▶ **INFORMATION SHOWN**:

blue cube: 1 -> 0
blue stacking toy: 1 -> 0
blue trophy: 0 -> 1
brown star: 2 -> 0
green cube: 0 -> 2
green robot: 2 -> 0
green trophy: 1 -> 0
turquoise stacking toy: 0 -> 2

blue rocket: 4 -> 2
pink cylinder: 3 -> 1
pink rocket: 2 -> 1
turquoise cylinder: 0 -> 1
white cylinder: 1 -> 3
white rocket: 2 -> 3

--

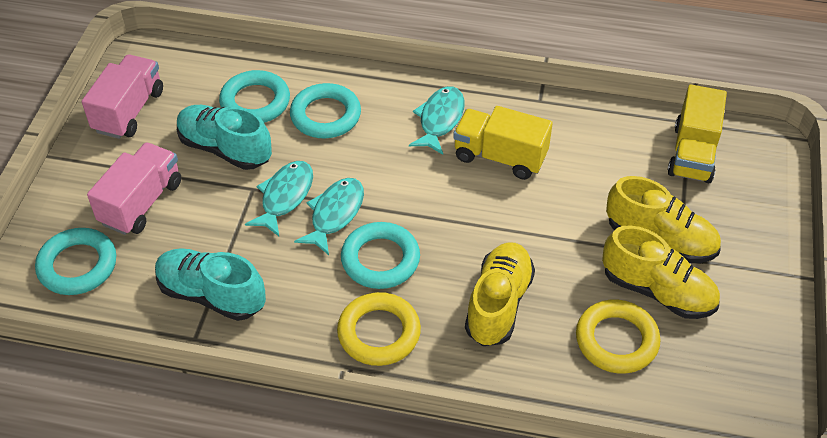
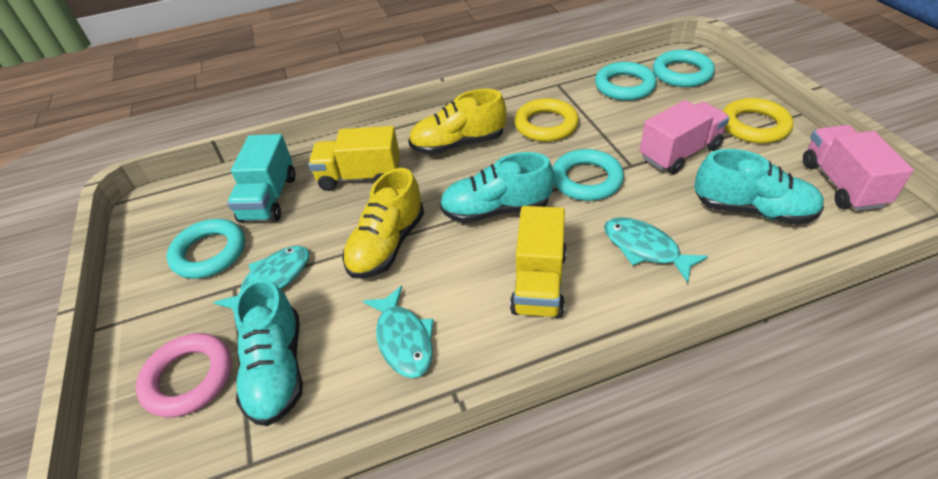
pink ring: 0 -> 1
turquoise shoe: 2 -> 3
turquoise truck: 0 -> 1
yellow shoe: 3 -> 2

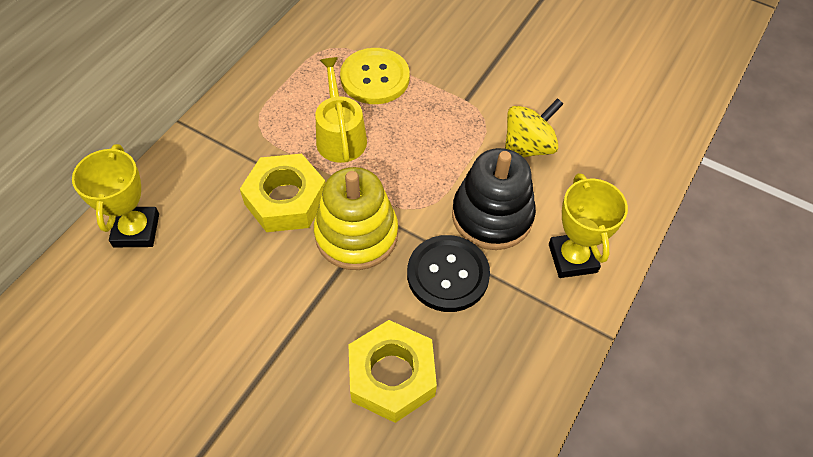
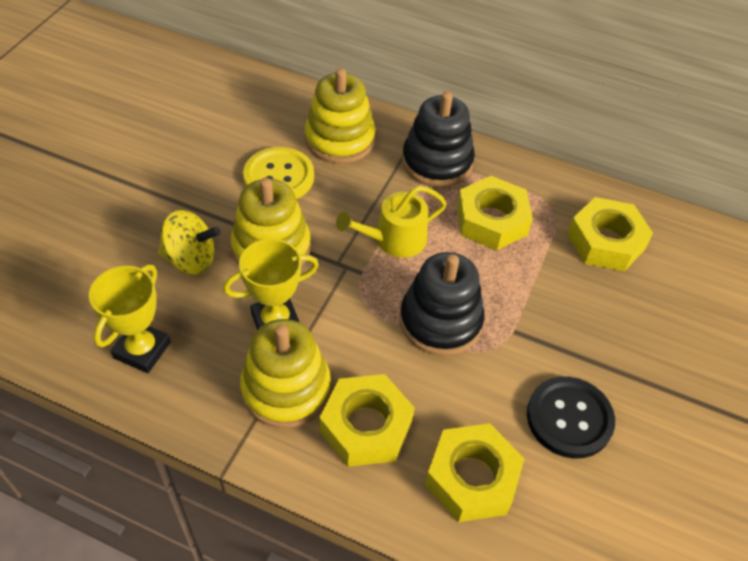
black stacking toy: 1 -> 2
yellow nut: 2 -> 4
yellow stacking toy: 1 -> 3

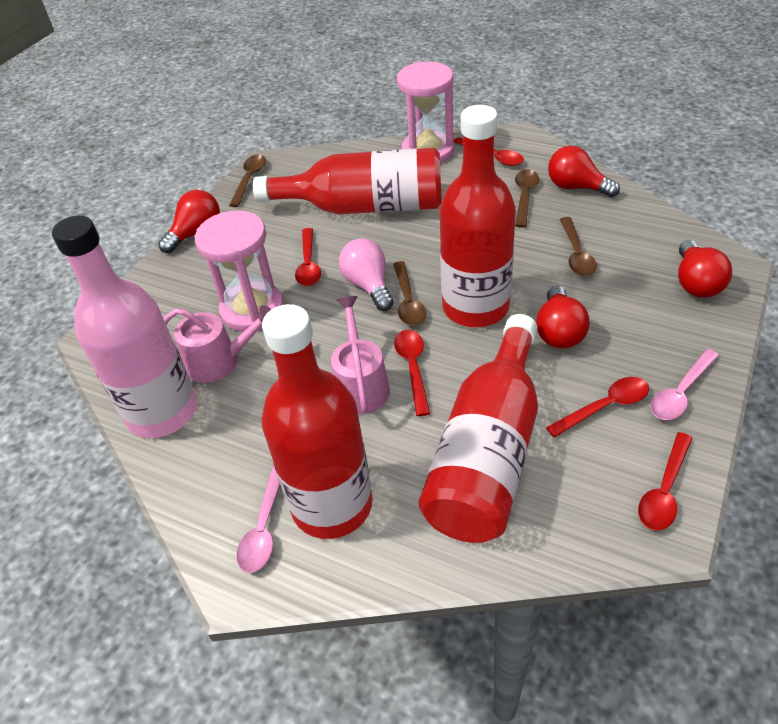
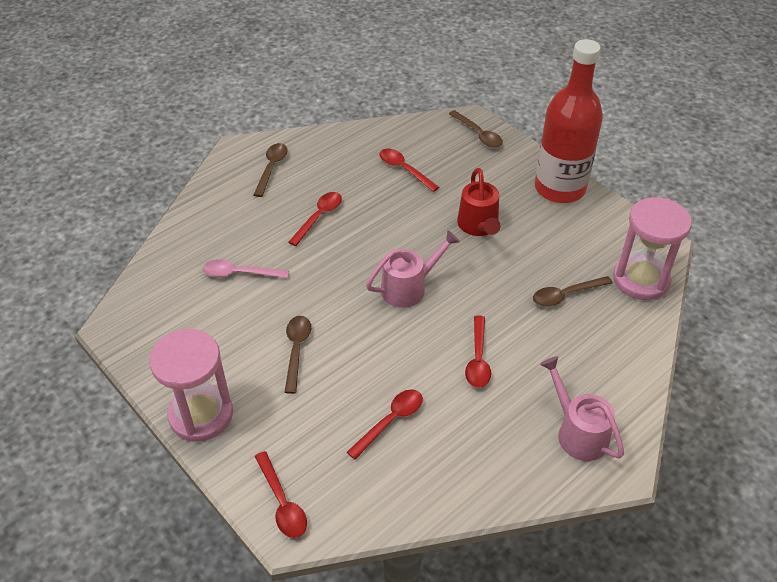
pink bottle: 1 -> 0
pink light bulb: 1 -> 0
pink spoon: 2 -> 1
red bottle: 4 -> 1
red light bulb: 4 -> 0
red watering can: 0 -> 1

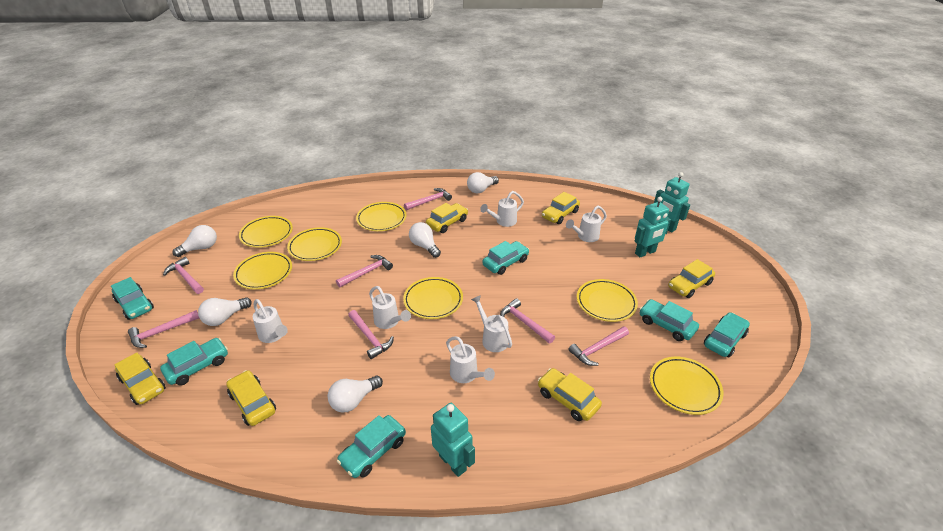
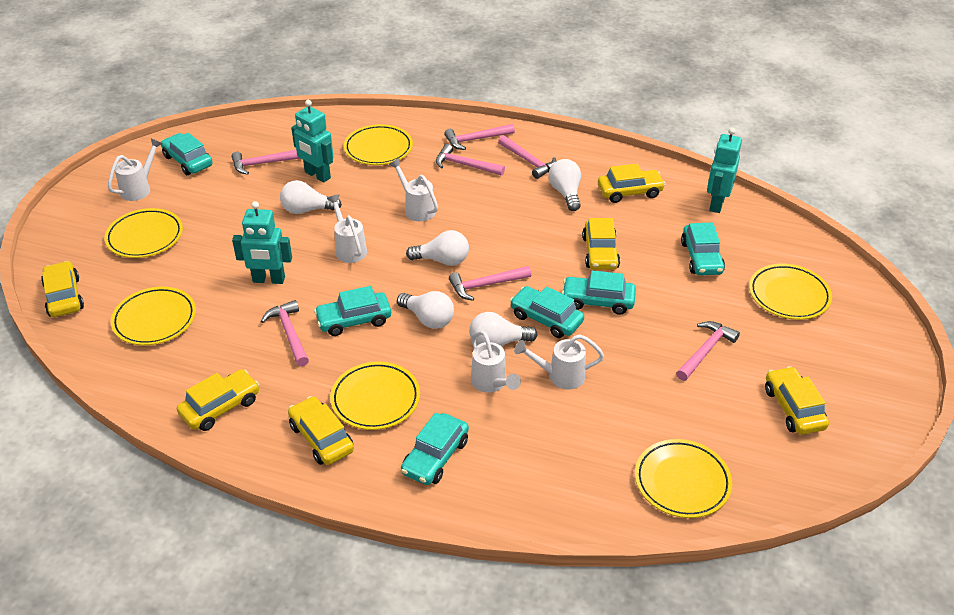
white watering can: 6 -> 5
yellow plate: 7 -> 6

▶ **HOW TO COMPLETE THIS TASK**: Given the records above, return the lines starting at the one that holds "turquoise shoe: 2 -> 3" and ending at the one that holds "yellow plate: 7 -> 6", exactly, and nothing besides; leave every picture out.

▶ **TASK RESPONSE**:
turquoise shoe: 2 -> 3
turquoise truck: 0 -> 1
yellow shoe: 3 -> 2

black stacking toy: 1 -> 2
yellow nut: 2 -> 4
yellow stacking toy: 1 -> 3

pink bottle: 1 -> 0
pink light bulb: 1 -> 0
pink spoon: 2 -> 1
red bottle: 4 -> 1
red light bulb: 4 -> 0
red watering can: 0 -> 1

white watering can: 6 -> 5
yellow plate: 7 -> 6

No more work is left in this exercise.